[DATASET EXTRACT]
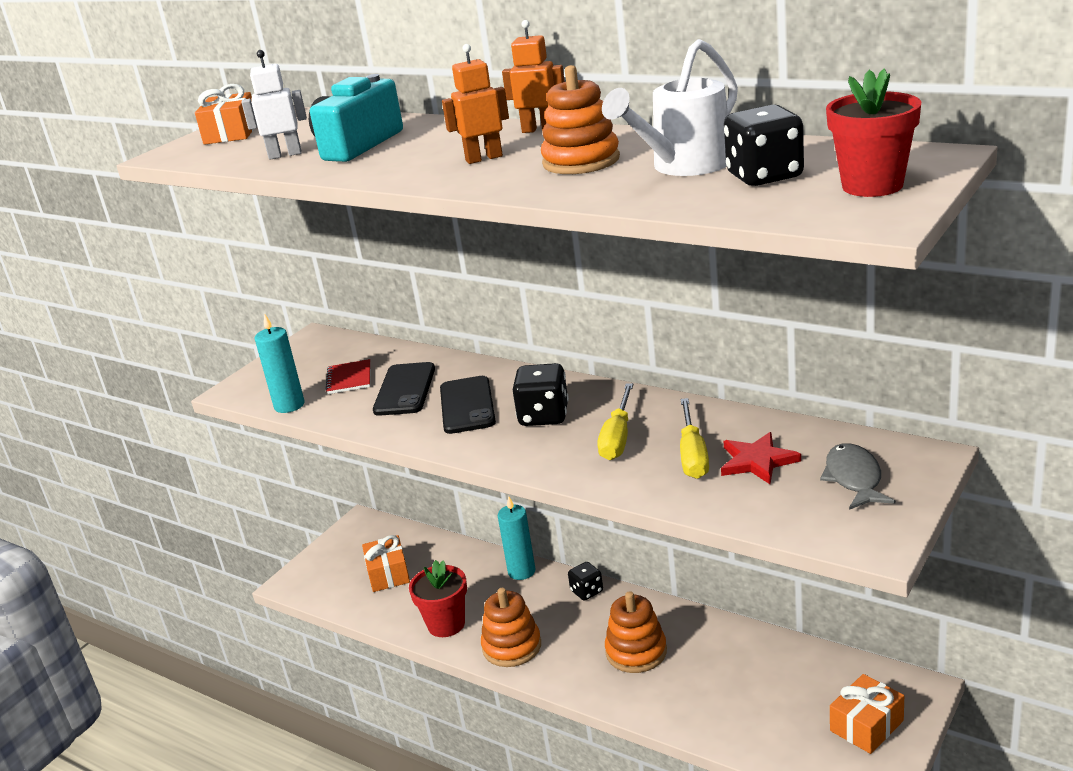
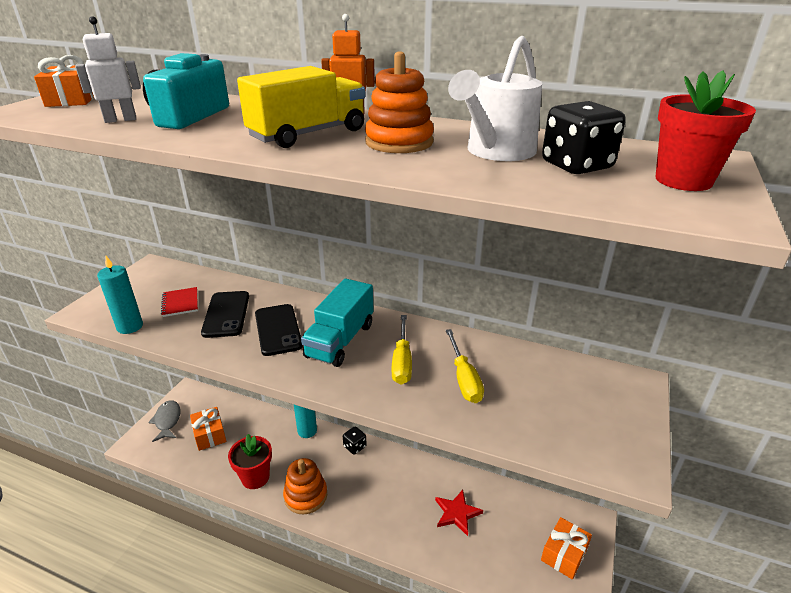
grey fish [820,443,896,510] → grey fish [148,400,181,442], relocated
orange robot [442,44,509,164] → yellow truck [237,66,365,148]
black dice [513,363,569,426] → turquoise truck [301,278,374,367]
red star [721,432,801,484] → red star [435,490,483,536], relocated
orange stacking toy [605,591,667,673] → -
[/DATASET EXTRACT]
Above are the records; copy every line in them that holds the word "relocated".

grey fish [820,443,896,510] → grey fish [148,400,181,442], relocated
red star [721,432,801,484] → red star [435,490,483,536], relocated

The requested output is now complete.